Saved entries

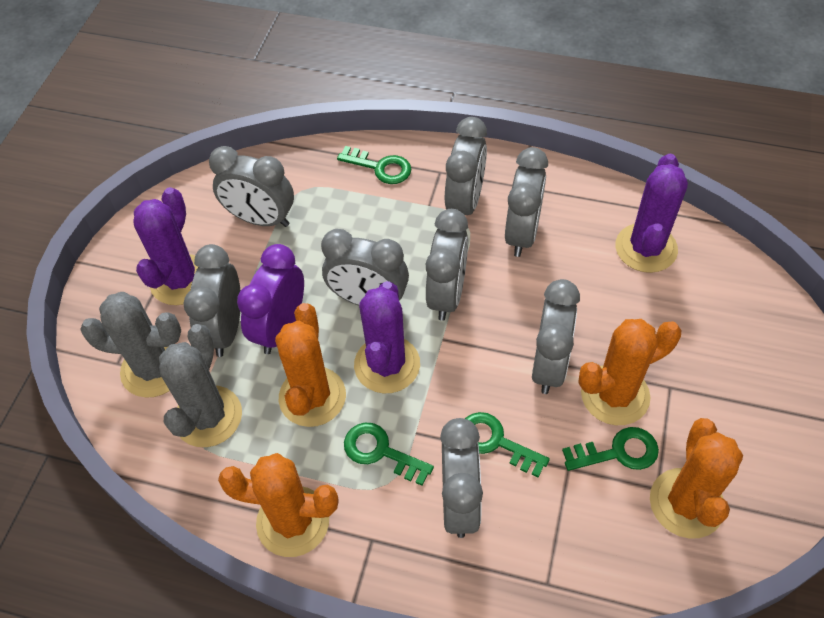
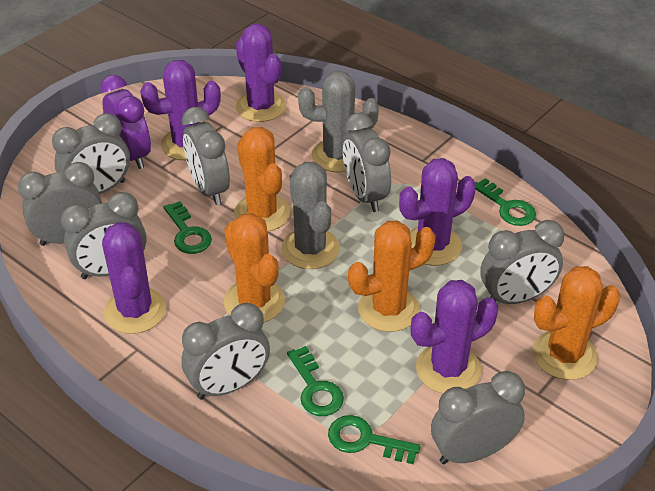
purple cactus: 3 -> 5

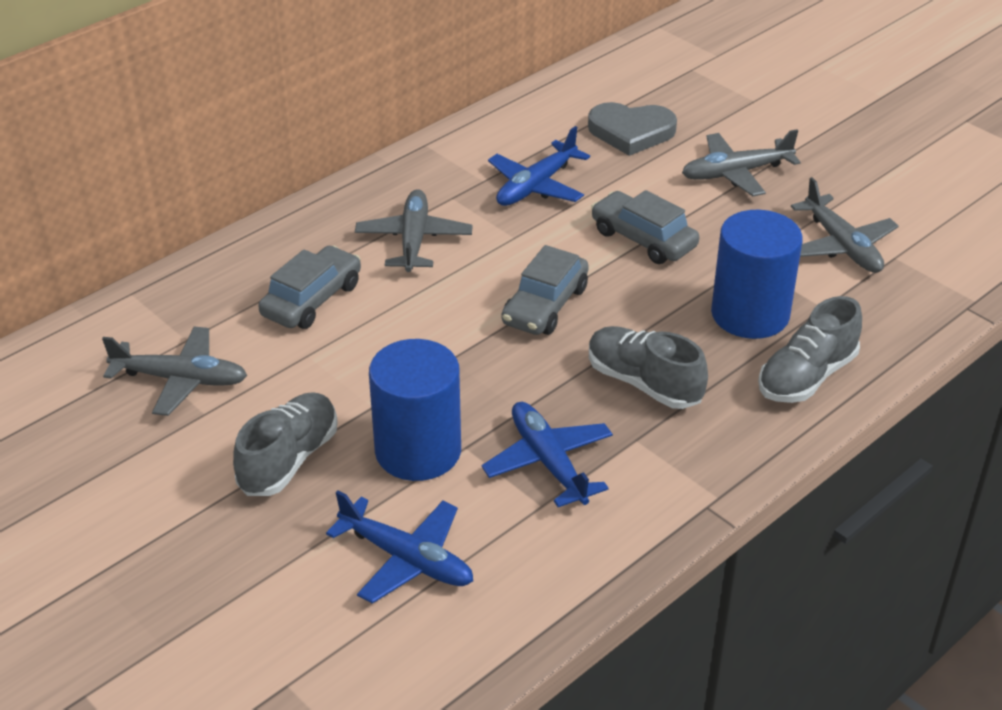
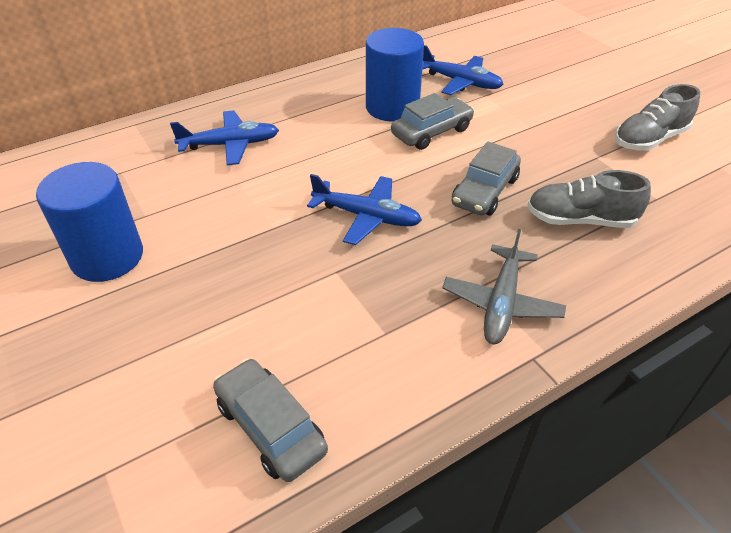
grey heart: 1 -> 0
grey plane: 4 -> 1
grey shoe: 3 -> 2

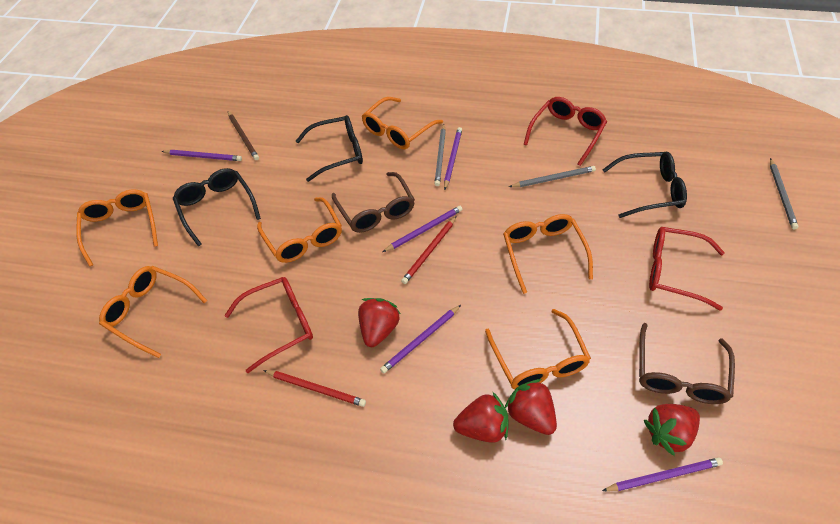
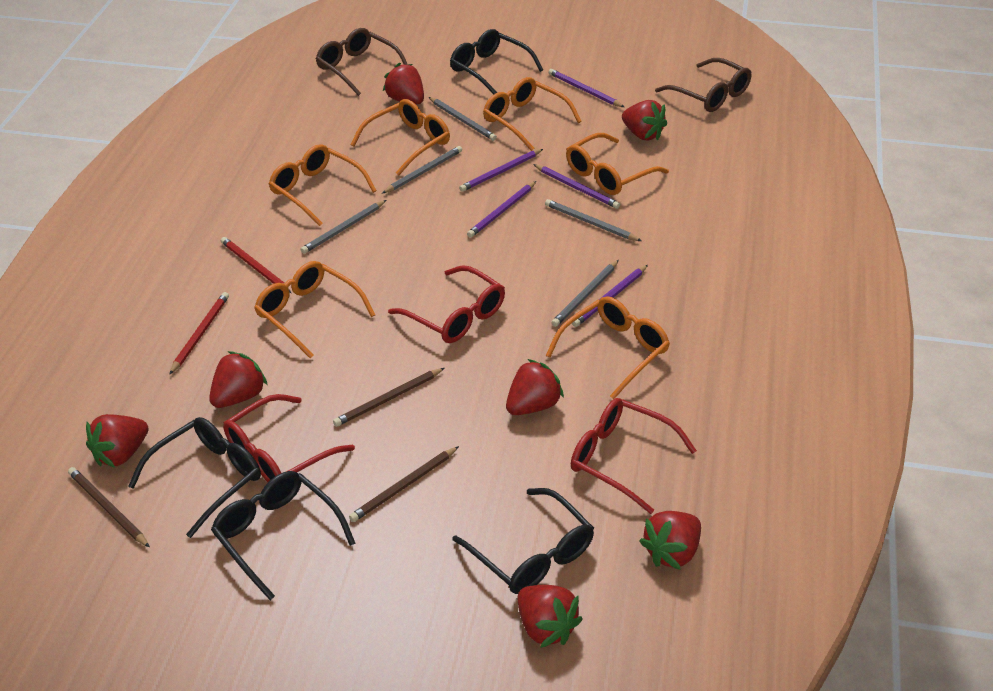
black glasses: 3 -> 4
brown pencil: 1 -> 3
grey pencil: 3 -> 5
red strawberry: 4 -> 7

WHAT YOU NEED TO DO
Could you copy out every record exactly, minus the pictures?

TASK RESPONSE
purple cactus: 3 -> 5

grey heart: 1 -> 0
grey plane: 4 -> 1
grey shoe: 3 -> 2

black glasses: 3 -> 4
brown pencil: 1 -> 3
grey pencil: 3 -> 5
red strawberry: 4 -> 7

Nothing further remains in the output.